- [Items]:
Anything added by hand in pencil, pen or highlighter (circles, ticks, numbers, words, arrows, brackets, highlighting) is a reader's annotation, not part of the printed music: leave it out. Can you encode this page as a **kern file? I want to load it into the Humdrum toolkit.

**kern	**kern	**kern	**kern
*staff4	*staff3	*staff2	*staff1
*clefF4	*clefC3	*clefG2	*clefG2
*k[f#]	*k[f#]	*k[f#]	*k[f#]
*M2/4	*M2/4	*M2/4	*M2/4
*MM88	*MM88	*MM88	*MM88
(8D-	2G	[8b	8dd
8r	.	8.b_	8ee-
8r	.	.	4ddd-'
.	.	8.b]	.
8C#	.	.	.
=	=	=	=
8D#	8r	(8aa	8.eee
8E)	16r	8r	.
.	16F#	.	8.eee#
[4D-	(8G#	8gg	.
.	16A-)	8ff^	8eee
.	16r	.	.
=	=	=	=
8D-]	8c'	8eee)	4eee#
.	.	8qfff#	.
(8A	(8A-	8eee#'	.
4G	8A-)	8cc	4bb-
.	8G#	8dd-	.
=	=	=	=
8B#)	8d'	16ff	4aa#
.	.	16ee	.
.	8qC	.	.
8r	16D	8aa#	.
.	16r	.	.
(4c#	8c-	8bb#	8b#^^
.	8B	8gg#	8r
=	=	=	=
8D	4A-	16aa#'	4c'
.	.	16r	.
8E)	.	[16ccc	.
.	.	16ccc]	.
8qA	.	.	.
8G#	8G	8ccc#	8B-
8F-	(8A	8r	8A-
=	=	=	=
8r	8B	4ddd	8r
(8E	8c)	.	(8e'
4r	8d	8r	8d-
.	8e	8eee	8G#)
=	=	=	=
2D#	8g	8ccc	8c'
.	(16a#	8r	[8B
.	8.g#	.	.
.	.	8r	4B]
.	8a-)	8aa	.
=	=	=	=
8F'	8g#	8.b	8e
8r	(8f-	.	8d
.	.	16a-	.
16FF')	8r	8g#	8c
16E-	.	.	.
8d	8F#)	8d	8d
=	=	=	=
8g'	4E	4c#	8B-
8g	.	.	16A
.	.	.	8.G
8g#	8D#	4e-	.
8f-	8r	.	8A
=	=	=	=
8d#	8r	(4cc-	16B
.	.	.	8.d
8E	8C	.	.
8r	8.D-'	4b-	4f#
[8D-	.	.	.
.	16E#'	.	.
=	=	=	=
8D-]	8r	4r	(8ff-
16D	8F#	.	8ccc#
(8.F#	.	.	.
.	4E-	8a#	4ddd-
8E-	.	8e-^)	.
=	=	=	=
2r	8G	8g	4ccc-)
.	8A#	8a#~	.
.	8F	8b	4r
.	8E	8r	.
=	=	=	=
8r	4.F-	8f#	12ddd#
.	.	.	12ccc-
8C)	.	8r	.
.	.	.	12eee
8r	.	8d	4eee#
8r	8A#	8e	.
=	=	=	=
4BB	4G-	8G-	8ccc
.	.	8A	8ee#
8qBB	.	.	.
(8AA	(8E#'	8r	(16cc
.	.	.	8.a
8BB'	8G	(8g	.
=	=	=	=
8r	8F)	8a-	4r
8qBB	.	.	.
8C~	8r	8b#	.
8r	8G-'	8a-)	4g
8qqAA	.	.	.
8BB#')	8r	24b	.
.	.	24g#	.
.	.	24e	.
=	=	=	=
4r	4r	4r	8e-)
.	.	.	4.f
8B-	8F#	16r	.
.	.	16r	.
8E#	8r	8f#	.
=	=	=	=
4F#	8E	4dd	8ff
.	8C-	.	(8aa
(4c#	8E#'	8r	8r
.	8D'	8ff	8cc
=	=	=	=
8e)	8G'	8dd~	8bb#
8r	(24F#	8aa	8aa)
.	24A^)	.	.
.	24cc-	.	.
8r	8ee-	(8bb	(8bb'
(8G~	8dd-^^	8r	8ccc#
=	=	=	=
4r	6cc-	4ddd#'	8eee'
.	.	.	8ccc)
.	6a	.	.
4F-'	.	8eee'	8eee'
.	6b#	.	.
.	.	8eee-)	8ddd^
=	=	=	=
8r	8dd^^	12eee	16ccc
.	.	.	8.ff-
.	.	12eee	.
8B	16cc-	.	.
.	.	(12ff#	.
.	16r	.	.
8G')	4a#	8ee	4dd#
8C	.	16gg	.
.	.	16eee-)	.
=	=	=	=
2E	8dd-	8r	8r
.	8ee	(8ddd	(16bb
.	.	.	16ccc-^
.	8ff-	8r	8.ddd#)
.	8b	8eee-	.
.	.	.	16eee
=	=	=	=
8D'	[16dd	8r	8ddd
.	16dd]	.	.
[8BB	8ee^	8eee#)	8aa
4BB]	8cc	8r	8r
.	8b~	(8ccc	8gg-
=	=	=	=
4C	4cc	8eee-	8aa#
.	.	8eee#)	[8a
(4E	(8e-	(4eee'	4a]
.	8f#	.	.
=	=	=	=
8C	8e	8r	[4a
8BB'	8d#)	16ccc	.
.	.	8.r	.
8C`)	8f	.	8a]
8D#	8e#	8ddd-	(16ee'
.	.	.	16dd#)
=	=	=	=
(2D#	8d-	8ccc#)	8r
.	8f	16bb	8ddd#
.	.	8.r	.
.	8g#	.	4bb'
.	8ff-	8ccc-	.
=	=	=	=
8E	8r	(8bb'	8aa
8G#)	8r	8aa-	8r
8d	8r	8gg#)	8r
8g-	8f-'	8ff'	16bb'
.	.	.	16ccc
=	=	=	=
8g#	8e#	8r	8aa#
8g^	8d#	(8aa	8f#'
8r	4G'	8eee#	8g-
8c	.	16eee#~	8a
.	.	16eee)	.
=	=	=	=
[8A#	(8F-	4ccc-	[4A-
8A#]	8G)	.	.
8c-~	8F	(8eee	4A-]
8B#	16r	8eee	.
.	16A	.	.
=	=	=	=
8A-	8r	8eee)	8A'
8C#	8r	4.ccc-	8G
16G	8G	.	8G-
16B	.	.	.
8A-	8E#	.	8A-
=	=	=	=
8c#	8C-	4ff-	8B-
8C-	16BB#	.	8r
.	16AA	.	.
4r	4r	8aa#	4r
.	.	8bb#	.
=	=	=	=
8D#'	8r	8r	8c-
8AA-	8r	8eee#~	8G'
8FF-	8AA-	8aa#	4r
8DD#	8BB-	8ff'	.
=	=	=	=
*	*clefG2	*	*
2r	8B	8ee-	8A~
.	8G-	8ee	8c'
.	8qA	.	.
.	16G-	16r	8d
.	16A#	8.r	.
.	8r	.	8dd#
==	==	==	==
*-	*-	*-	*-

- [Problem statement]:
Give only the number of lines in the records that contain the string "kern". Case counts.

- [Answer to this task]:
2